(GIVEN DATA)
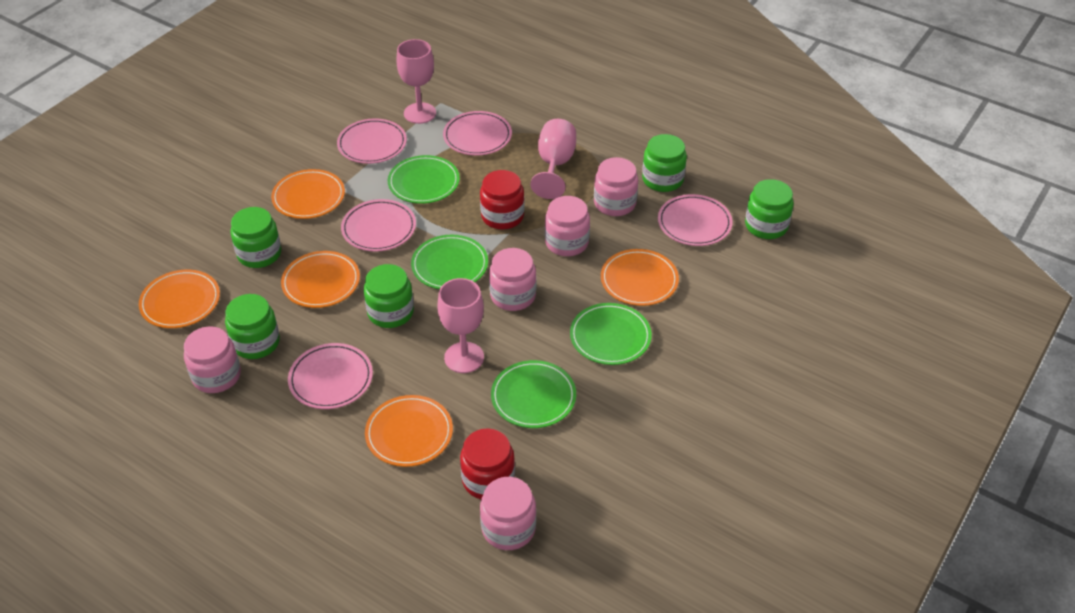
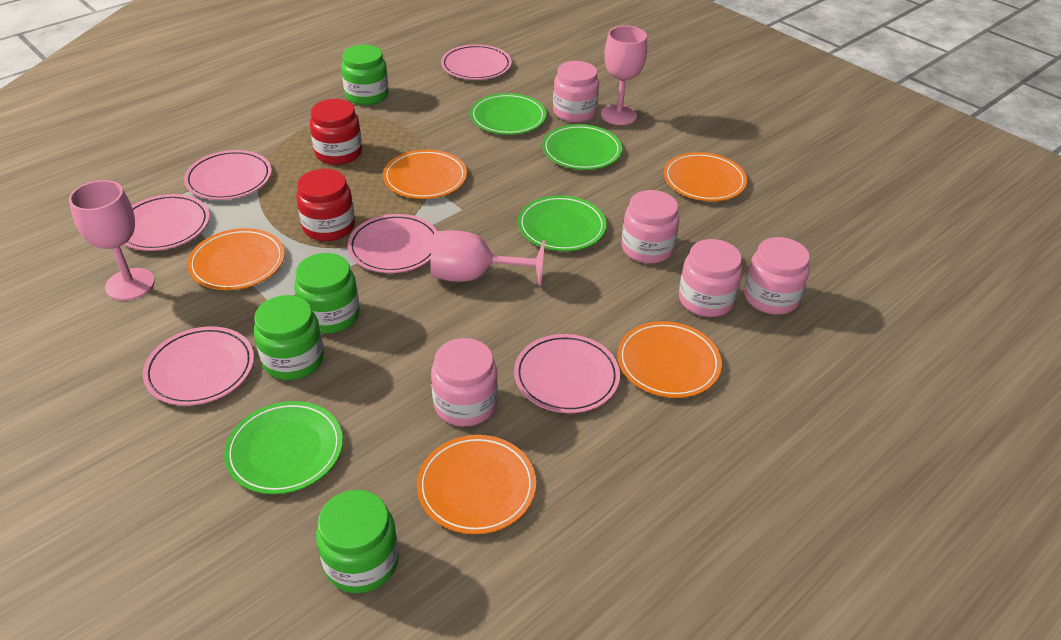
green jar: 5 -> 4
pink plate: 5 -> 6

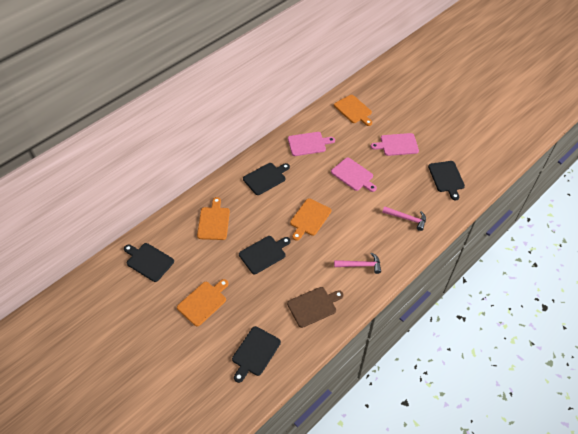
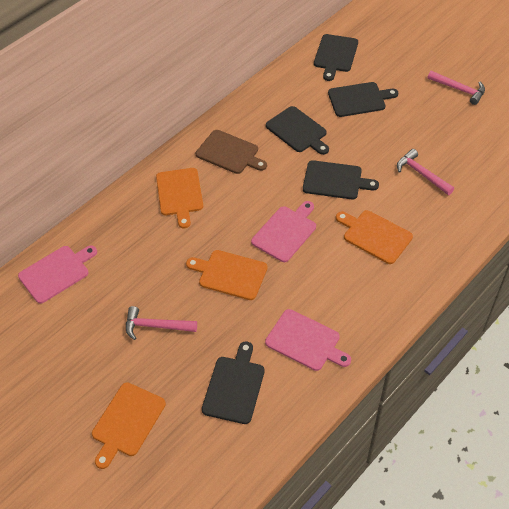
pink hammer: 2 -> 3

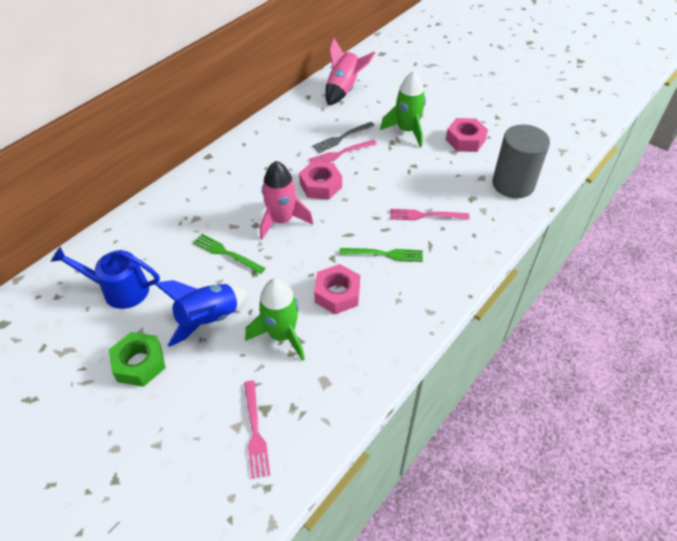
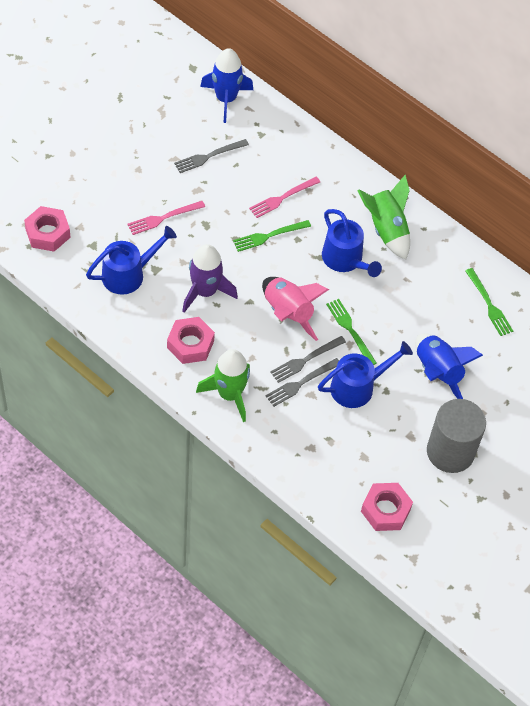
blue rocket: 1 -> 2
blue watering can: 1 -> 3
green fork: 2 -> 3
green nut: 1 -> 0
grey fork: 1 -> 3
pink fork: 3 -> 2
pink rocket: 2 -> 1
purple rocket: 0 -> 1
(End GIVEN DATA)
- [WORK TO BE COMPLETED] The copy must start at the line containing "pink hammer: 2 -> 3" and end at the last line of the records, matching each line exactly and holding no pictures.

- [TASK SOLUTION]
pink hammer: 2 -> 3

blue rocket: 1 -> 2
blue watering can: 1 -> 3
green fork: 2 -> 3
green nut: 1 -> 0
grey fork: 1 -> 3
pink fork: 3 -> 2
pink rocket: 2 -> 1
purple rocket: 0 -> 1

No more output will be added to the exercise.